What is required
Could you filter the data below down to the lines that hold the word "yellow"?

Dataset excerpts
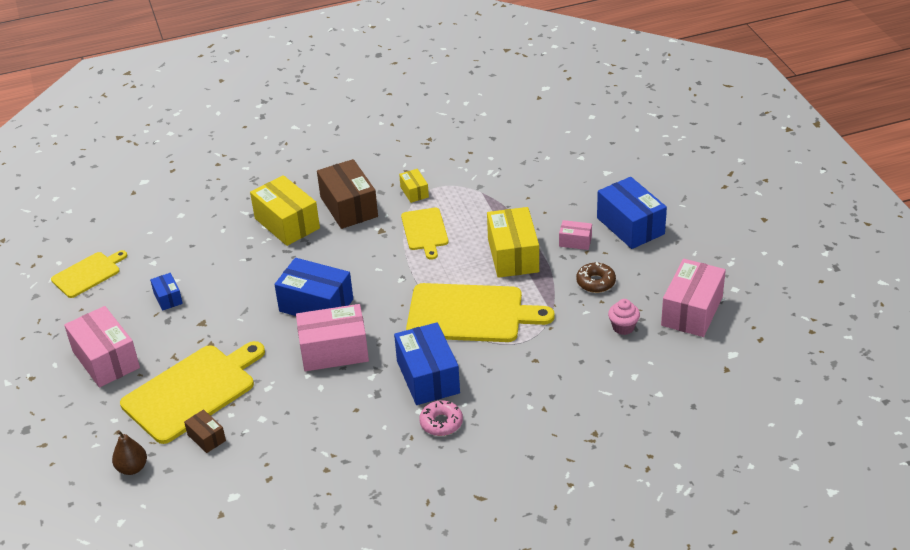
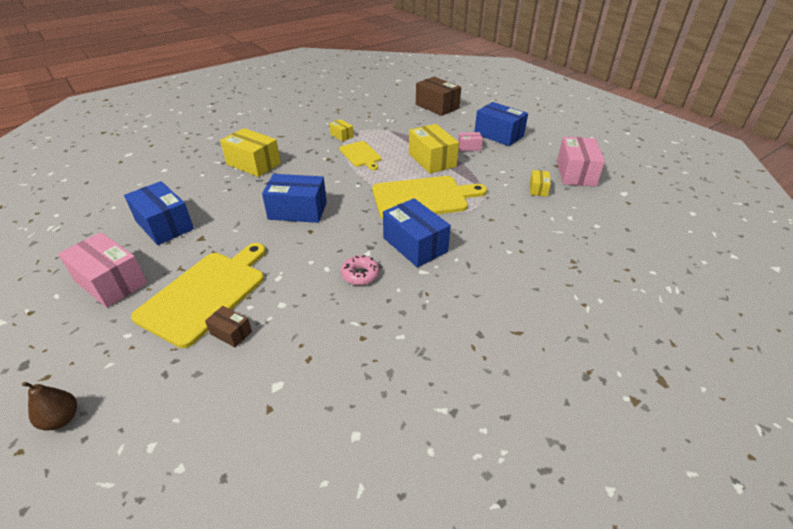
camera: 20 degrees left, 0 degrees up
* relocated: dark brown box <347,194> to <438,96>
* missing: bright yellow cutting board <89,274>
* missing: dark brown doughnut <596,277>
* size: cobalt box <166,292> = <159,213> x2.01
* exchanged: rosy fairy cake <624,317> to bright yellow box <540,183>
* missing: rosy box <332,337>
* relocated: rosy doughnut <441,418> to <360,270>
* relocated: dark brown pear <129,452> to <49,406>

Solution
* missing: bright yellow cutting board <89,274>
* exchanged: rosy fairy cake <624,317> to bright yellow box <540,183>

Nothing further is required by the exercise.